--- Work to be completed ---
The pictures stay out; all of the data is to be printed exactly.

--- Collected data ---
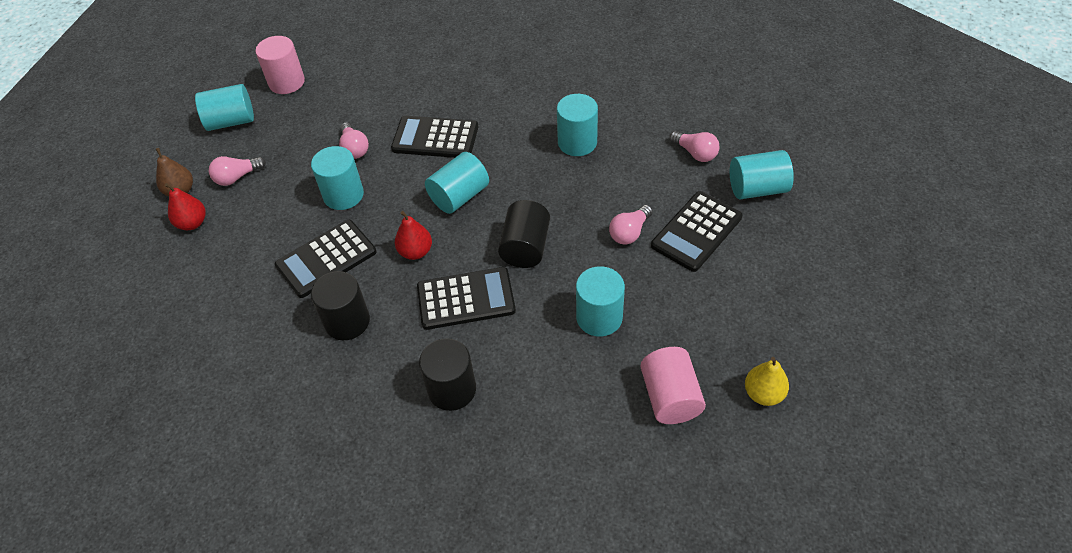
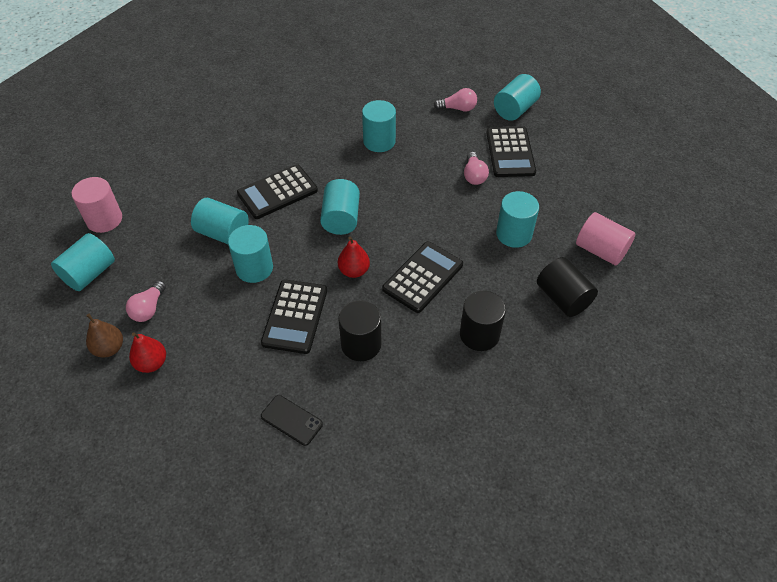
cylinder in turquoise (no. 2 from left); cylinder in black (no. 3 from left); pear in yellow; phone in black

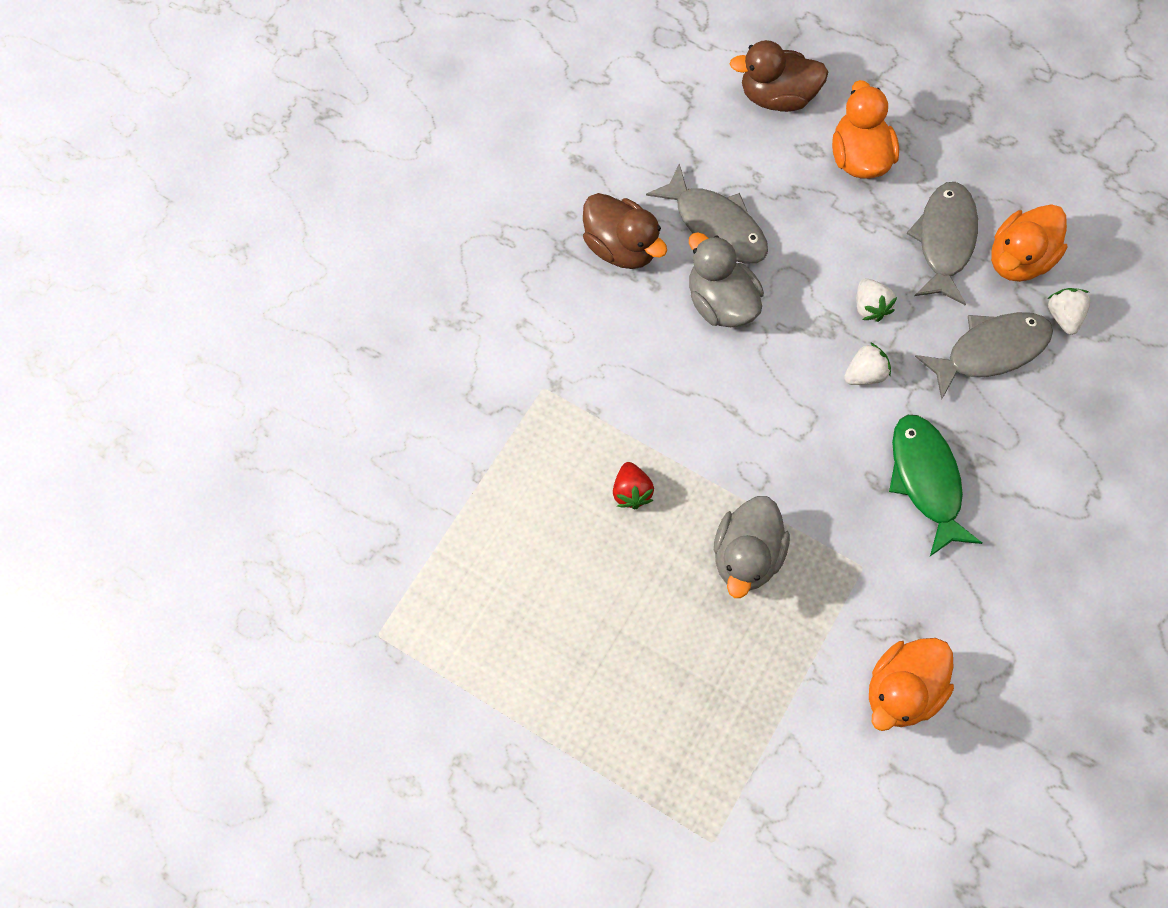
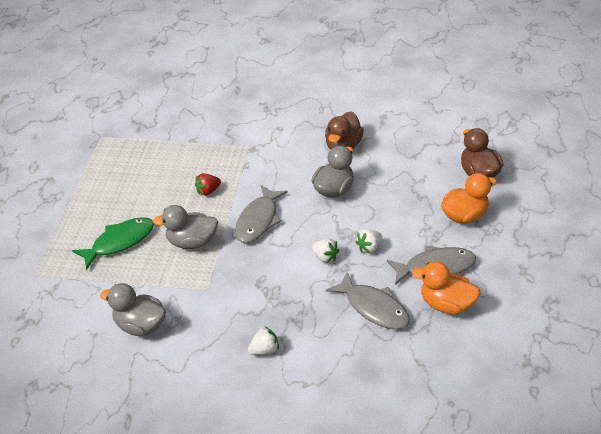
fish in grey (no. 1 from left); duck in grey (no. 1 from left); fish in green; strawberry in white (no. 1 from left)

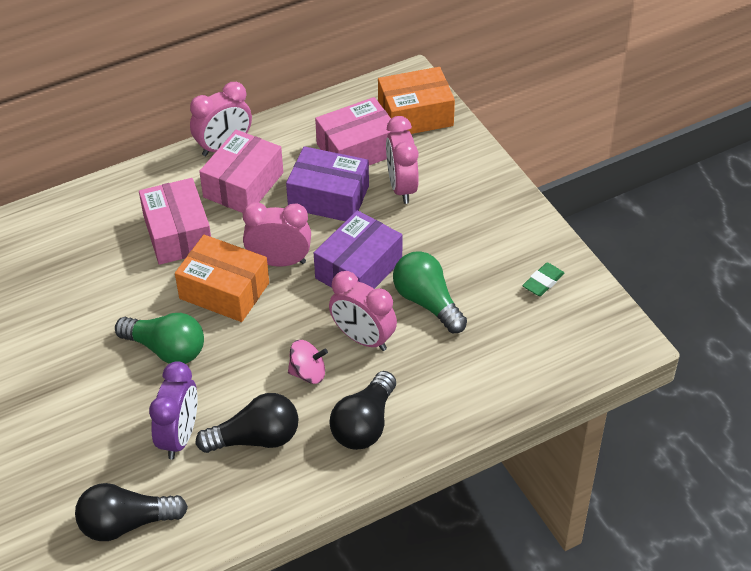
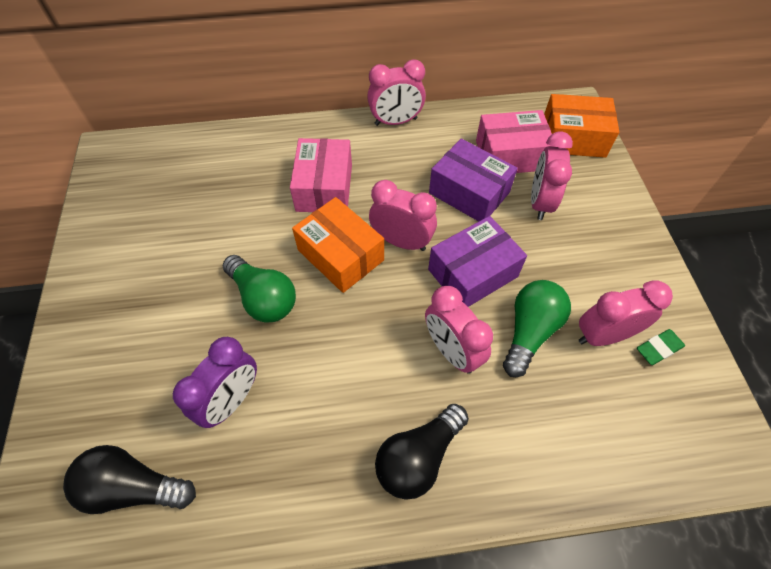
light bulb in black (no. 2 from left in the first image); box in pink (no. 2 from left in the first image); spinning top in pink; light bulb in green (no. 2 from left); clock in pink (no. 5 from left)

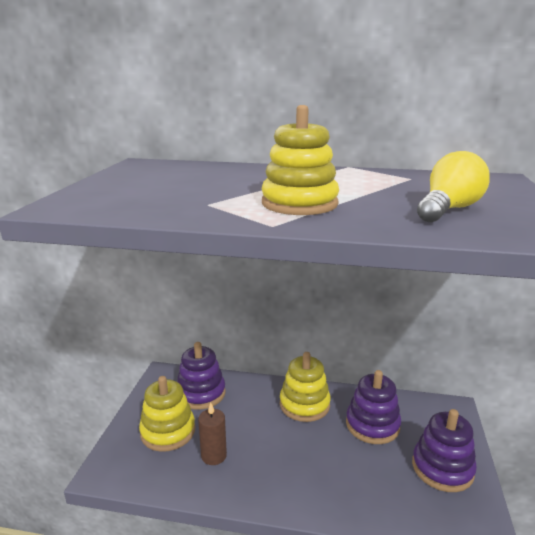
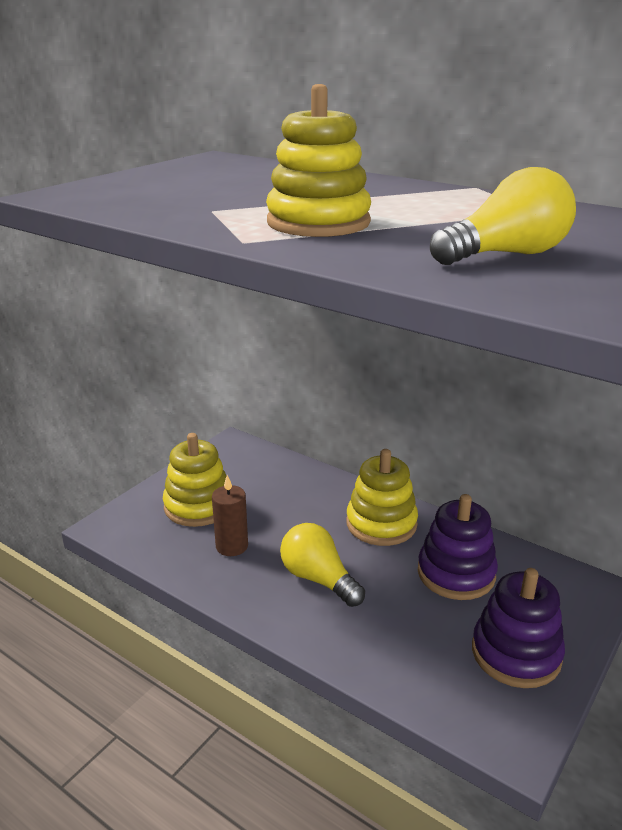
stacking toy in purple (no. 1 from left in the first image); light bulb in yellow (no. 1 from left)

--- Response to the exercise ---
cylinder in turquoise (no. 2 from left); cylinder in black (no. 3 from left); pear in yellow; phone in black

fish in grey (no. 1 from left); duck in grey (no. 1 from left); fish in green; strawberry in white (no. 1 from left)

light bulb in black (no. 2 from left in the first image); box in pink (no. 2 from left in the first image); spinning top in pink; light bulb in green (no. 2 from left); clock in pink (no. 5 from left)

stacking toy in purple (no. 1 from left in the first image); light bulb in yellow (no. 1 from left)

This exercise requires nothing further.